Exercise aim:
Transcribe the records in full; omit images.

----------

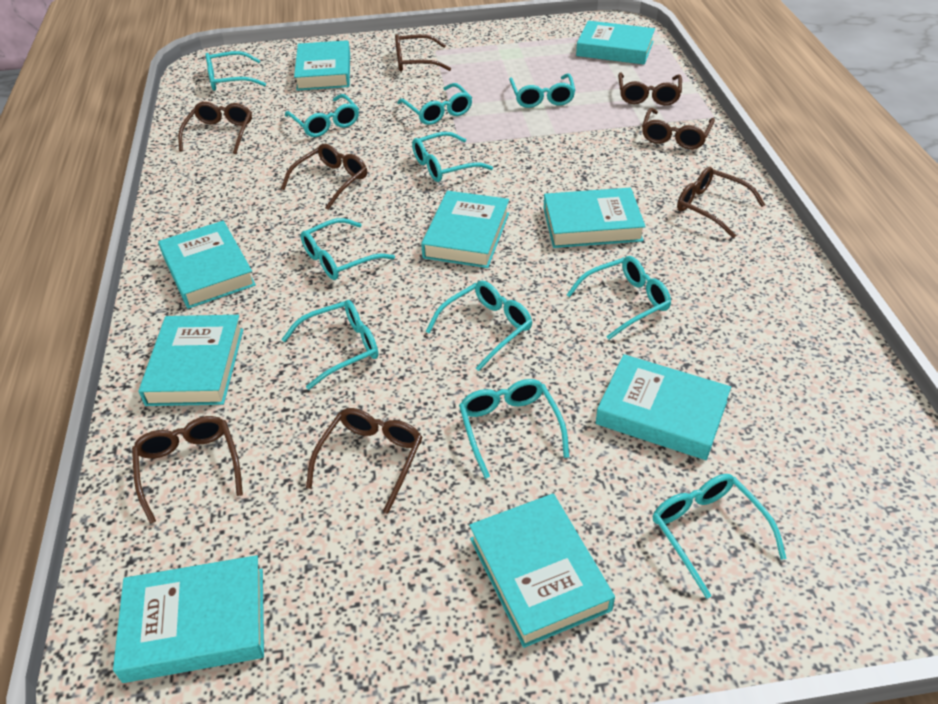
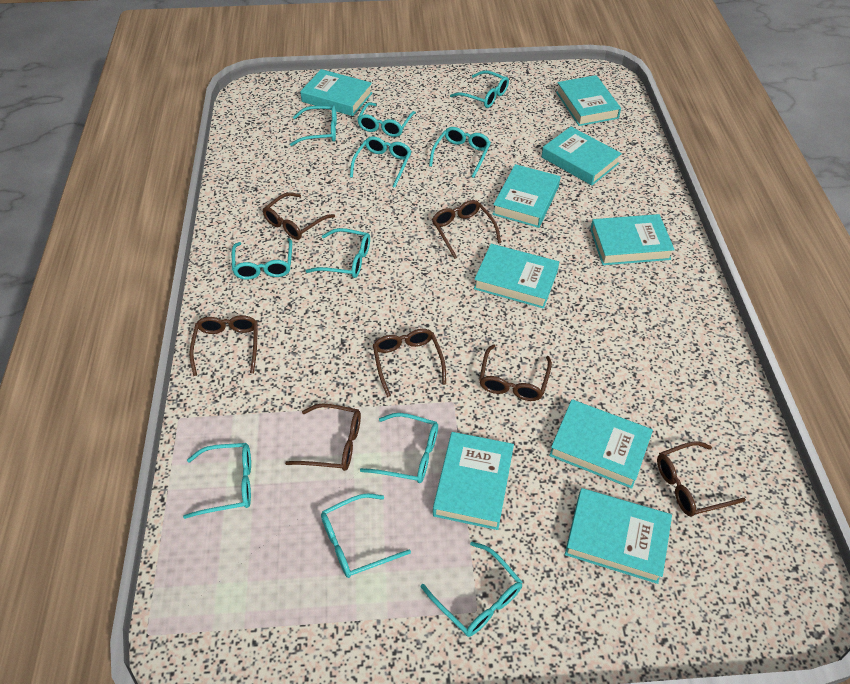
brown glasses: 8 -> 7

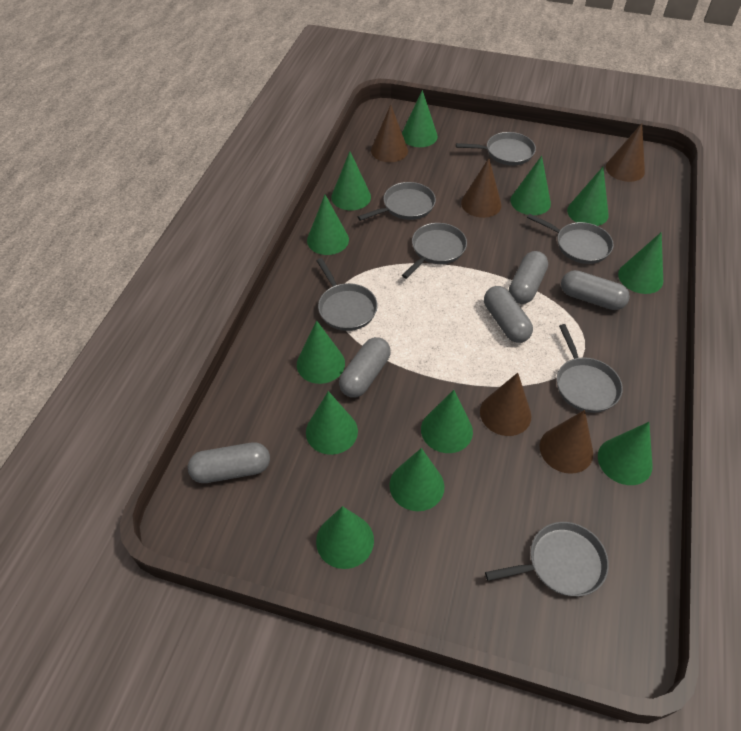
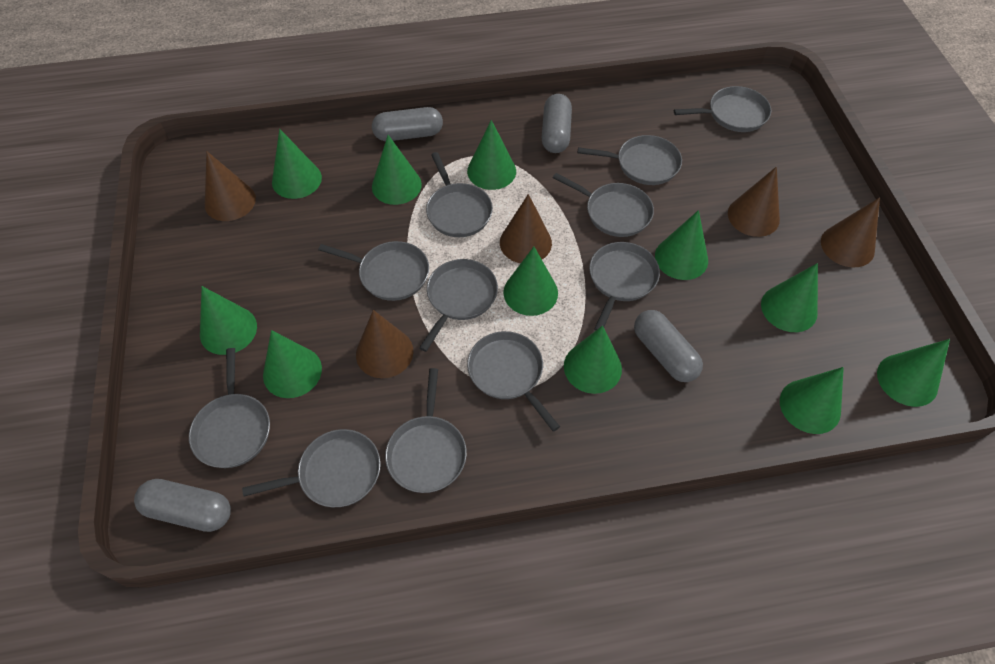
green cone: 12 -> 11
grey capsule: 5 -> 4
grey pan: 7 -> 11

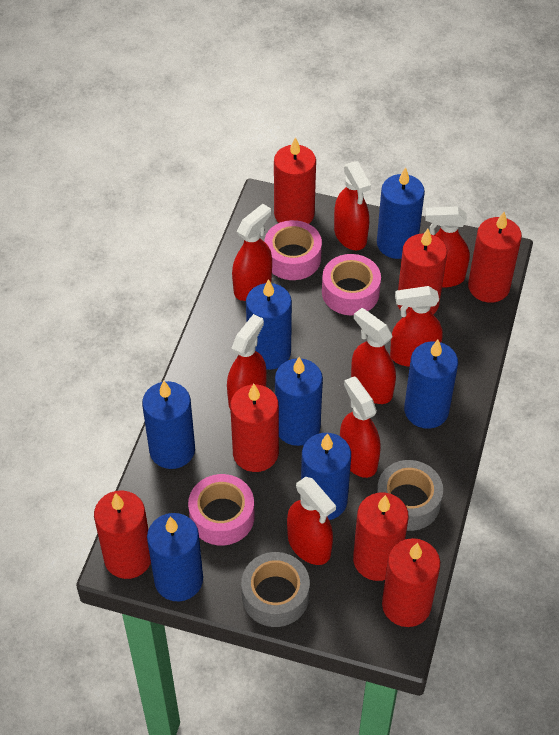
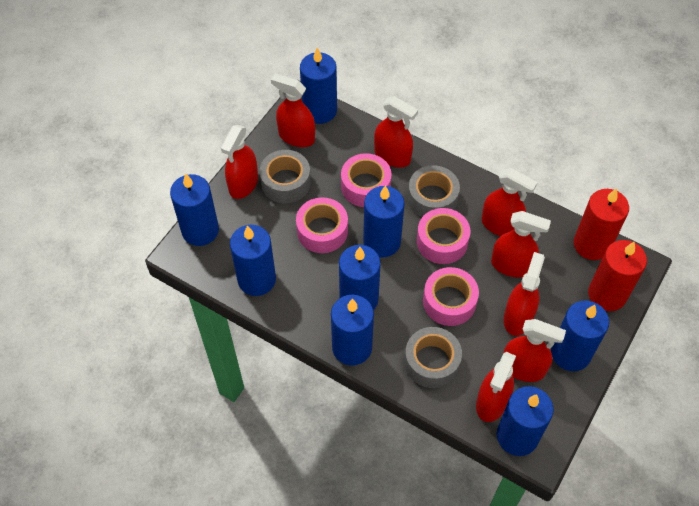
blue candle: 7 -> 8
grey tape: 2 -> 3
pink tape: 3 -> 4
red candle: 7 -> 2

----------

Solved exercise:
brown glasses: 8 -> 7

green cone: 12 -> 11
grey capsule: 5 -> 4
grey pan: 7 -> 11

blue candle: 7 -> 8
grey tape: 2 -> 3
pink tape: 3 -> 4
red candle: 7 -> 2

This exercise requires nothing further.